**PROBLEM TO WORK ON**
Write out each line of the entries below that holds the word "minus".

*** Opening of DATA FOR ANALYSIS ***

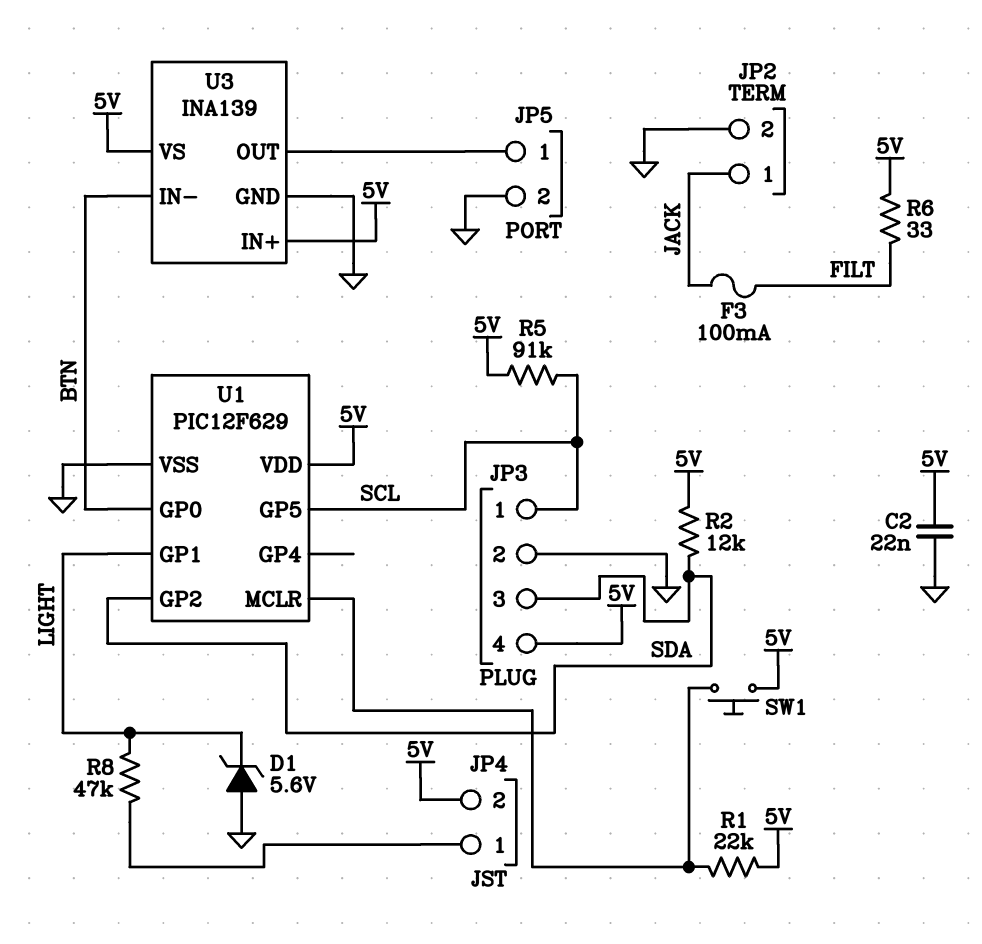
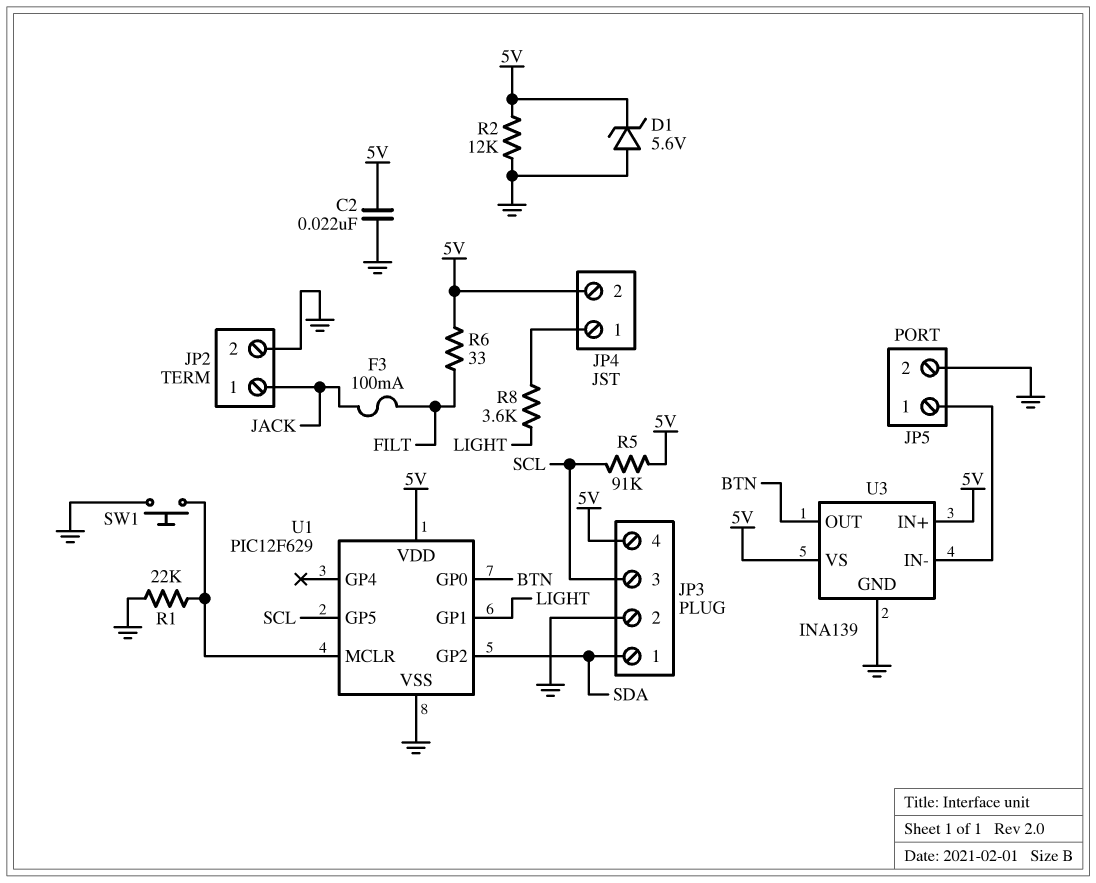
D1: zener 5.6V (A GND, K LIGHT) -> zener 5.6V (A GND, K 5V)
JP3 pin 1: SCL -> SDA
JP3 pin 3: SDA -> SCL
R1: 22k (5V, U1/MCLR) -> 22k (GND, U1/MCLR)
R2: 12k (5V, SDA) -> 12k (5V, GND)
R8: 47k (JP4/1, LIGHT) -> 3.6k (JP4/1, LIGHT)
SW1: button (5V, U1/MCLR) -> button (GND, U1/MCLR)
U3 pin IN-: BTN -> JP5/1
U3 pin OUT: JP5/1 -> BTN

*** Close of DATA FOR ANALYSIS ***
*** Opening of DATA FOR ANALYSIS ***

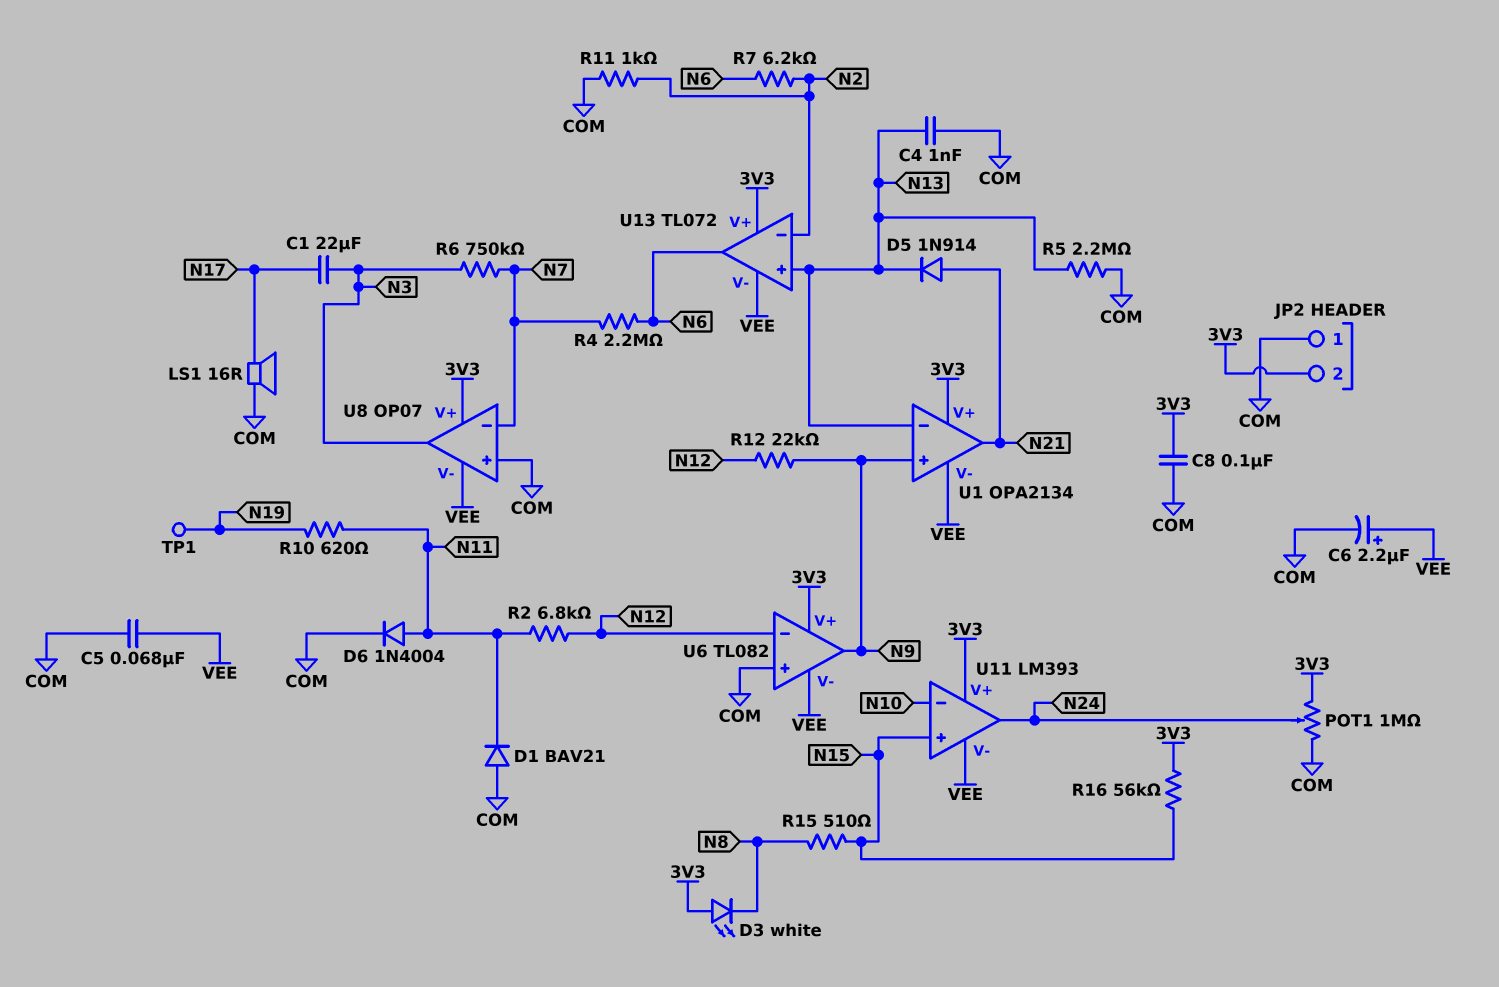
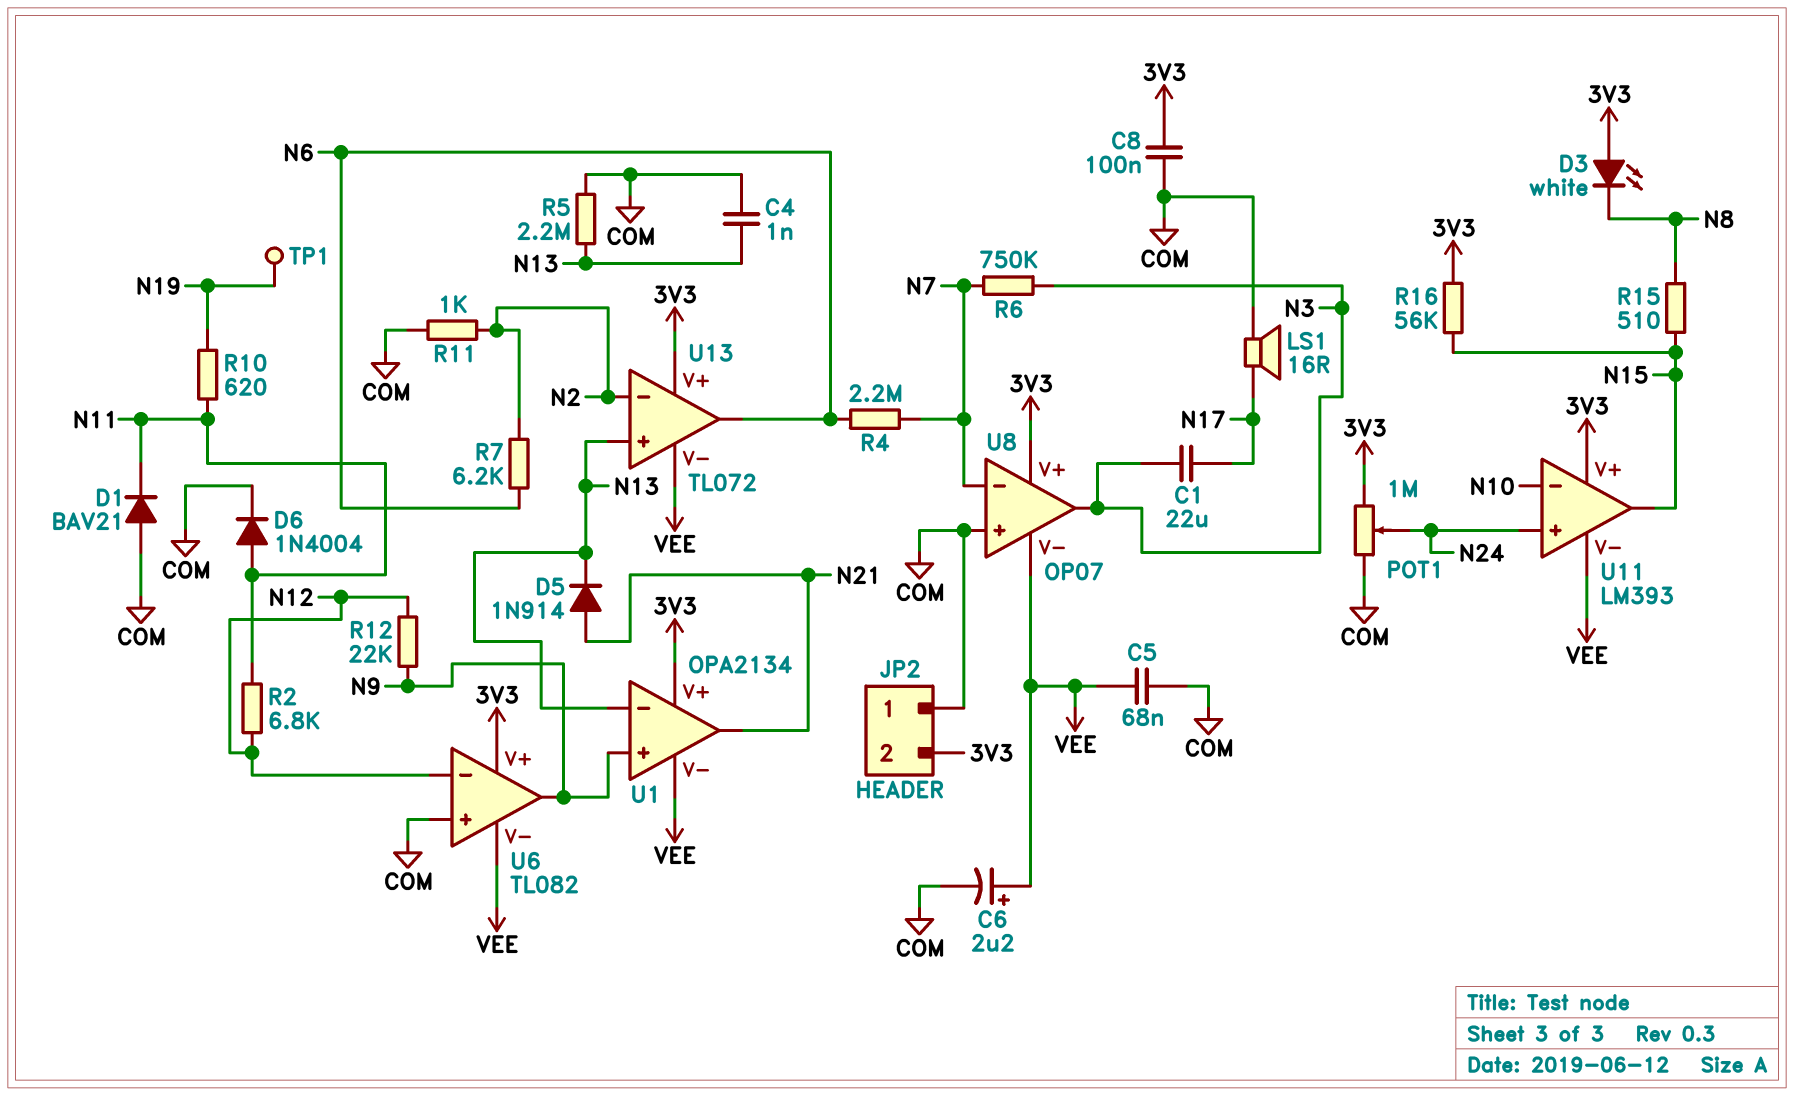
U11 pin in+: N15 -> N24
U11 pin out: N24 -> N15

*** Close of DATA FOR ANALYSIS ***
*** Opening of DATA FOR ANALYSIS ***

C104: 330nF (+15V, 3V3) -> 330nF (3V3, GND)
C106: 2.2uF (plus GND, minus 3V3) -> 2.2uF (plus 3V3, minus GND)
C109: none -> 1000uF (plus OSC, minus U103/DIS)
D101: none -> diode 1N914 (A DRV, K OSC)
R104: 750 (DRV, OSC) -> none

*** Close of DATA FOR ANALYSIS ***

**SOLUTION FOR THIS PROBLEM**
C106: 2.2uF (plus GND, minus 3V3) -> 2.2uF (plus 3V3, minus GND)
C109: none -> 1000uF (plus OSC, minus U103/DIS)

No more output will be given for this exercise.